SHORT EXERCISE -> Pull out every line with the word "stained".

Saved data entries
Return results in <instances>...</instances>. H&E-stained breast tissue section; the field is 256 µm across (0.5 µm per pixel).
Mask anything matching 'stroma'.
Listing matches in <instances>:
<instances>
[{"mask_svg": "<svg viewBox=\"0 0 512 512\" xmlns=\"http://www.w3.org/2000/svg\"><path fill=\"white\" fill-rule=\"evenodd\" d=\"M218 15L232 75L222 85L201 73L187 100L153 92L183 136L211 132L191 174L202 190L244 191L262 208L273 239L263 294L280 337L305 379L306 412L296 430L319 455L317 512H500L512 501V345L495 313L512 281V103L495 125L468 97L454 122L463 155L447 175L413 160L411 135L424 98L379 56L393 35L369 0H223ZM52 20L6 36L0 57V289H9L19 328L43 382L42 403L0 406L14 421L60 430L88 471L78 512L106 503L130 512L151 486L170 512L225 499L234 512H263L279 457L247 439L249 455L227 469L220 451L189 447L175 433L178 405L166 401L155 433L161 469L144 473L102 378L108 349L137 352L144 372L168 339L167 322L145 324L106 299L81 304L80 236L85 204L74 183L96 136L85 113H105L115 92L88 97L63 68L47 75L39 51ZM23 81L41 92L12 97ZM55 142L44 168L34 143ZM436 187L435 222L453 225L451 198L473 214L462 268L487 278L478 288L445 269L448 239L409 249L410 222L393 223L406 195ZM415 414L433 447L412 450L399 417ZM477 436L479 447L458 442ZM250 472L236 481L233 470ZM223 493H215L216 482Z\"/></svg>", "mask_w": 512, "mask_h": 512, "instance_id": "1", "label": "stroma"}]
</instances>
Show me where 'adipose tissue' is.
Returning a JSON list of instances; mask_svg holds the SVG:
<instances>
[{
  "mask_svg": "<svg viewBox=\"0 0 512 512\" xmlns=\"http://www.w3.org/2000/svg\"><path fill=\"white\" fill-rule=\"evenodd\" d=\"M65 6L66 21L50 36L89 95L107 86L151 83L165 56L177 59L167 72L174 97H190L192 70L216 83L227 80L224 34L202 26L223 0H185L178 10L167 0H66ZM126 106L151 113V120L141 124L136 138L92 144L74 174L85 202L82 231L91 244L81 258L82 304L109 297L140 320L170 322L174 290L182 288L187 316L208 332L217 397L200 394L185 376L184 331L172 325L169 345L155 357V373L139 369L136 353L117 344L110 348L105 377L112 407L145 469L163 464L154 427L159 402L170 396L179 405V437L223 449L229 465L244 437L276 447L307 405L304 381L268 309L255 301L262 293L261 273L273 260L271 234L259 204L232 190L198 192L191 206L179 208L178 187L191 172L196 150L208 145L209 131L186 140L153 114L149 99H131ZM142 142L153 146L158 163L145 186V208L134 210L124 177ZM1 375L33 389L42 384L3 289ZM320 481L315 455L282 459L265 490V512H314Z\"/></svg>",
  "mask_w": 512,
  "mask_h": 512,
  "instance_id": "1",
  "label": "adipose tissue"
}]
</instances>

==

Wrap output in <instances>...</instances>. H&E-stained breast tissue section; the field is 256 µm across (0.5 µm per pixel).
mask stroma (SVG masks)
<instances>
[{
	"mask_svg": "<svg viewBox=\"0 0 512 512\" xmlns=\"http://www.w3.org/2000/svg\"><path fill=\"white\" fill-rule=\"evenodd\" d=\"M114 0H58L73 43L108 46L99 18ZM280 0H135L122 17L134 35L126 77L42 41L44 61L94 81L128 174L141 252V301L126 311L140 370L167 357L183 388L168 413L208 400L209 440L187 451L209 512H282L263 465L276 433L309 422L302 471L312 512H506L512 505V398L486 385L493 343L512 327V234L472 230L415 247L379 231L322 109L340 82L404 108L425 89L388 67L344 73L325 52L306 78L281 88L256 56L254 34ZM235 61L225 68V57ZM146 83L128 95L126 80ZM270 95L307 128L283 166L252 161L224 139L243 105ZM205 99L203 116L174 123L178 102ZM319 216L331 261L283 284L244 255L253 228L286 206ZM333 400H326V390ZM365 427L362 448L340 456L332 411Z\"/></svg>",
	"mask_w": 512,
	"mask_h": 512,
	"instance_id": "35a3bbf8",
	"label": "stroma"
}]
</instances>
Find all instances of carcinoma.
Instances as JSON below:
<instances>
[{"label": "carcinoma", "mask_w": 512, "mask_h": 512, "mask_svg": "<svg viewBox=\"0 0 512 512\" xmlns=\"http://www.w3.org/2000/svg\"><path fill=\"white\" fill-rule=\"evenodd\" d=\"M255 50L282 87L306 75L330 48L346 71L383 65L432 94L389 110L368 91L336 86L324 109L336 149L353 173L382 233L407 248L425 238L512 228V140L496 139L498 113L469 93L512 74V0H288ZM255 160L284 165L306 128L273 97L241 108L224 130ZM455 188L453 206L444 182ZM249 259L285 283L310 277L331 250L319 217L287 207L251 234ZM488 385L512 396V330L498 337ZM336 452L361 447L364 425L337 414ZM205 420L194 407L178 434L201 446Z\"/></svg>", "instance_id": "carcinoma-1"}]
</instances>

WRITTEN SOLUTION ->
Return results in <instances>...</instances>. H&E-stained breast tissue section; the field is 256 µm across (0.5 µm per pixel).
Wrap output in <instances>...</instances>. H&E-stained breast tissue section; the field is 256 µm across (0.5 µm per pixel).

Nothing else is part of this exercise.